== Work to complete ==
Retype word for word the lines of the data below, from the first to the one bearing "camera: 30 degrees right, 5 degrees up", with that one included.

::: Material provided :::

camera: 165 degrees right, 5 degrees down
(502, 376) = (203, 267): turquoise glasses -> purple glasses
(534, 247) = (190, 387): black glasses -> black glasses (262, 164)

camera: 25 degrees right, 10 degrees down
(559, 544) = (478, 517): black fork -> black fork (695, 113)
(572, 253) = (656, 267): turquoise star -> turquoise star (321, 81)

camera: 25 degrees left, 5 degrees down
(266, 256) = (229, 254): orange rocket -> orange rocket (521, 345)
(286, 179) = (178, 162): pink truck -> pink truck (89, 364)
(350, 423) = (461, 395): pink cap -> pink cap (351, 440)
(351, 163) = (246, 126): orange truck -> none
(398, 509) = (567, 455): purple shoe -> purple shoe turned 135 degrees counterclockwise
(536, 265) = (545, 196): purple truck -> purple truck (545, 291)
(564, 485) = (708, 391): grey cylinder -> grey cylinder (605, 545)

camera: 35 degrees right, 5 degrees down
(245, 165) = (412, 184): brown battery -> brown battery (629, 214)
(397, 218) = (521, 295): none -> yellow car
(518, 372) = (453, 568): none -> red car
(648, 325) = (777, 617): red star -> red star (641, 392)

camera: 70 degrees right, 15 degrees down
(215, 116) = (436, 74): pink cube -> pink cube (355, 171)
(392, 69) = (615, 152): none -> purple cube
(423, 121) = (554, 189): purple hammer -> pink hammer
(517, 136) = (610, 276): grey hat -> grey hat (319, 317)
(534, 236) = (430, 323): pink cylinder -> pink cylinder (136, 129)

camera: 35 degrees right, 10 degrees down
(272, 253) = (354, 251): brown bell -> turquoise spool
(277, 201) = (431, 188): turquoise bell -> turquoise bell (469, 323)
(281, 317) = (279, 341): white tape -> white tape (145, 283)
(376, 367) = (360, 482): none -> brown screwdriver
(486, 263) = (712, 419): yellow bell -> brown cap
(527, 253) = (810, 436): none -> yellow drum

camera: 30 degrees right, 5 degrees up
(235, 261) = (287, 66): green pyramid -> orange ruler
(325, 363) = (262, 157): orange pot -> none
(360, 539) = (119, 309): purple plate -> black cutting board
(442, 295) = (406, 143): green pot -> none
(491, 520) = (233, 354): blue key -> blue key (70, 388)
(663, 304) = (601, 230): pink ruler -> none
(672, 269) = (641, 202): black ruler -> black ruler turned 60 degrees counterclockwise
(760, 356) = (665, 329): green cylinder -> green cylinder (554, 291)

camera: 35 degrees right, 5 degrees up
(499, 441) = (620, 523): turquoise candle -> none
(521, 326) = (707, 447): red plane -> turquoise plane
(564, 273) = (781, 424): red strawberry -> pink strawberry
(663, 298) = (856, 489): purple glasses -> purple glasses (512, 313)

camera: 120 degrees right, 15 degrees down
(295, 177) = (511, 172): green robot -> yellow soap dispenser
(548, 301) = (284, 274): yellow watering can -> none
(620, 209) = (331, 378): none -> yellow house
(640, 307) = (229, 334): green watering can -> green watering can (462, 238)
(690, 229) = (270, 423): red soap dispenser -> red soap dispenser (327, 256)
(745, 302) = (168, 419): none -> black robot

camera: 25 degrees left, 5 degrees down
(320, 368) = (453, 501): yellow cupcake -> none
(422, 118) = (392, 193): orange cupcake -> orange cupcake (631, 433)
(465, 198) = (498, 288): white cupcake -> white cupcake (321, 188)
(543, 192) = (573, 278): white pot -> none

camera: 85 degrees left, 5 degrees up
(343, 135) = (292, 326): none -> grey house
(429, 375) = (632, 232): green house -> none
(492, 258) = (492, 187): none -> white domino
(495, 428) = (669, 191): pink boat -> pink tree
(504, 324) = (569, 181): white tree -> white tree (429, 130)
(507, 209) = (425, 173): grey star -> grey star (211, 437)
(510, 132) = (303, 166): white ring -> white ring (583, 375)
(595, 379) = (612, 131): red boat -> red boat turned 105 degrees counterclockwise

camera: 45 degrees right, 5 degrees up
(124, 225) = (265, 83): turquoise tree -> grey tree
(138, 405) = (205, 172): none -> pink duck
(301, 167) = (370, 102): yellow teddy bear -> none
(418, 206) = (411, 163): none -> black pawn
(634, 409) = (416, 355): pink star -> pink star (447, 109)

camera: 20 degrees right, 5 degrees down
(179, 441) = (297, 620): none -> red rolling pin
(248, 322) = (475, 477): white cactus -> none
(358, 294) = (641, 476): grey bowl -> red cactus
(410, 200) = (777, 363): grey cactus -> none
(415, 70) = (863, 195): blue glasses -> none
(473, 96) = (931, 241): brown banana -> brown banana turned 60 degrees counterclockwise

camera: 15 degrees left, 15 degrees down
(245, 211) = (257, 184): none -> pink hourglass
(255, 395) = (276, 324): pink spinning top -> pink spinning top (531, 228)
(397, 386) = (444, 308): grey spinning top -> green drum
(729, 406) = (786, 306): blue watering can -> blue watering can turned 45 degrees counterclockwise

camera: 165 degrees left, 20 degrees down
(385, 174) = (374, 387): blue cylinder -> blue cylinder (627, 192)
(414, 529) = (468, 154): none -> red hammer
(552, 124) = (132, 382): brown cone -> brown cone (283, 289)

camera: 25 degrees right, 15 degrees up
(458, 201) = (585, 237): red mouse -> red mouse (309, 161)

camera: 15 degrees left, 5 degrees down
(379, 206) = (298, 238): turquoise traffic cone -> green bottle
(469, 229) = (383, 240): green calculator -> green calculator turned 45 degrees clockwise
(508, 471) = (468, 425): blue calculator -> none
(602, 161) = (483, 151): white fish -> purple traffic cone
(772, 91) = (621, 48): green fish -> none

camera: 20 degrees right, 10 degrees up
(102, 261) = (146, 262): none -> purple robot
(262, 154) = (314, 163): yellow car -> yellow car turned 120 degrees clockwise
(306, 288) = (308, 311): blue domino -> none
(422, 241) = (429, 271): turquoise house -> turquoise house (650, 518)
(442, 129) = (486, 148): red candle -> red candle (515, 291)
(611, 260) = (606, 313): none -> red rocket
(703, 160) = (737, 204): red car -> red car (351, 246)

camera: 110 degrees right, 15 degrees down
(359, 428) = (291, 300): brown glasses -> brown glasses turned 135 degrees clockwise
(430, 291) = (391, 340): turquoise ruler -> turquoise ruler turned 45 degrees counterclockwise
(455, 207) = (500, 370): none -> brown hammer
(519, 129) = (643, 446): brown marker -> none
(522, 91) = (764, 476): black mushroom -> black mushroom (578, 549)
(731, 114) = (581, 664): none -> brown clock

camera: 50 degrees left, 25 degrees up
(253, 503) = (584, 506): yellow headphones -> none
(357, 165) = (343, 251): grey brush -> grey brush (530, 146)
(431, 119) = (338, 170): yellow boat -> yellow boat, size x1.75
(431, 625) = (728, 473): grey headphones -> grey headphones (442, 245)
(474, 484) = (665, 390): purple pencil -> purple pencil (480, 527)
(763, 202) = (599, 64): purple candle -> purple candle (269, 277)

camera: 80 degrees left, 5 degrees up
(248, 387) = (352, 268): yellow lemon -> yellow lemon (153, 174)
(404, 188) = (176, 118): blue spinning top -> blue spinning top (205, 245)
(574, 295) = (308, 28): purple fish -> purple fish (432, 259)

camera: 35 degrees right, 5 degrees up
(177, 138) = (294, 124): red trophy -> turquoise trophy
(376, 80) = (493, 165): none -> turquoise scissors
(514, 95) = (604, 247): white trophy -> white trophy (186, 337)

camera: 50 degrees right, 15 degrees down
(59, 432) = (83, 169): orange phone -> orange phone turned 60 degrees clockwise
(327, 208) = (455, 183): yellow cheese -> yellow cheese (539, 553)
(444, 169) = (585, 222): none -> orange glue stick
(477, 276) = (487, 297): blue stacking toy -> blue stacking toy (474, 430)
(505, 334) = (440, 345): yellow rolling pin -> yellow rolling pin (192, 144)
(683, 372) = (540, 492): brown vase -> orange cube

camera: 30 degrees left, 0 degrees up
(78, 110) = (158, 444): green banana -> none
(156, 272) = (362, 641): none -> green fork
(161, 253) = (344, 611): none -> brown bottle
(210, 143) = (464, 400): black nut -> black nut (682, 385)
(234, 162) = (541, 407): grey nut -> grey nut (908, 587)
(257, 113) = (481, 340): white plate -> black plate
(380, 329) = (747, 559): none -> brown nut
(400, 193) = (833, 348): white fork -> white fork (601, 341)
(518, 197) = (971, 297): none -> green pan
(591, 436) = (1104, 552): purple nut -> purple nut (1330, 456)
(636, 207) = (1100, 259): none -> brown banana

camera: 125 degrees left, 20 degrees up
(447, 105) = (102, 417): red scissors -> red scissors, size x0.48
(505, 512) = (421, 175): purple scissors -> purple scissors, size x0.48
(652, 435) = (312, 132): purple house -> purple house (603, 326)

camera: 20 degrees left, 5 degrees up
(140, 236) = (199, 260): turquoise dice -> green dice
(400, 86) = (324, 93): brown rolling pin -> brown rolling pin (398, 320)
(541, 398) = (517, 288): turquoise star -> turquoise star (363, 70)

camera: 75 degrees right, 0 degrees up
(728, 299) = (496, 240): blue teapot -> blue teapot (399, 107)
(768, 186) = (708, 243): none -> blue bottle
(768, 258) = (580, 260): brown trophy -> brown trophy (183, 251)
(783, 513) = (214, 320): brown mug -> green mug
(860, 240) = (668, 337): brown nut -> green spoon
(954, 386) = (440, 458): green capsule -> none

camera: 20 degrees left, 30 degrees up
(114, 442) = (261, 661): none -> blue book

:::

== Solution for this task ==
camera: 165 degrees right, 5 degrees down
(502, 376) = (203, 267): turquoise glasses -> purple glasses
(534, 247) = (190, 387): black glasses -> black glasses (262, 164)

camera: 25 degrees right, 10 degrees down
(559, 544) = (478, 517): black fork -> black fork (695, 113)
(572, 253) = (656, 267): turquoise star -> turquoise star (321, 81)

camera: 25 degrees left, 5 degrees down
(266, 256) = (229, 254): orange rocket -> orange rocket (521, 345)
(286, 179) = (178, 162): pink truck -> pink truck (89, 364)
(350, 423) = (461, 395): pink cap -> pink cap (351, 440)
(351, 163) = (246, 126): orange truck -> none
(398, 509) = (567, 455): purple shoe -> purple shoe turned 135 degrees counterclockwise
(536, 265) = (545, 196): purple truck -> purple truck (545, 291)
(564, 485) = (708, 391): grey cylinder -> grey cylinder (605, 545)

camera: 35 degrees right, 5 degrees down
(245, 165) = (412, 184): brown battery -> brown battery (629, 214)
(397, 218) = (521, 295): none -> yellow car
(518, 372) = (453, 568): none -> red car
(648, 325) = (777, 617): red star -> red star (641, 392)

camera: 70 degrees right, 15 degrees down
(215, 116) = (436, 74): pink cube -> pink cube (355, 171)
(392, 69) = (615, 152): none -> purple cube
(423, 121) = (554, 189): purple hammer -> pink hammer
(517, 136) = (610, 276): grey hat -> grey hat (319, 317)
(534, 236) = (430, 323): pink cylinder -> pink cylinder (136, 129)

camera: 35 degrees right, 10 degrees down
(272, 253) = (354, 251): brown bell -> turquoise spool
(277, 201) = (431, 188): turquoise bell -> turquoise bell (469, 323)
(281, 317) = (279, 341): white tape -> white tape (145, 283)
(376, 367) = (360, 482): none -> brown screwdriver
(486, 263) = (712, 419): yellow bell -> brown cap
(527, 253) = (810, 436): none -> yellow drum

camera: 30 degrees right, 5 degrees up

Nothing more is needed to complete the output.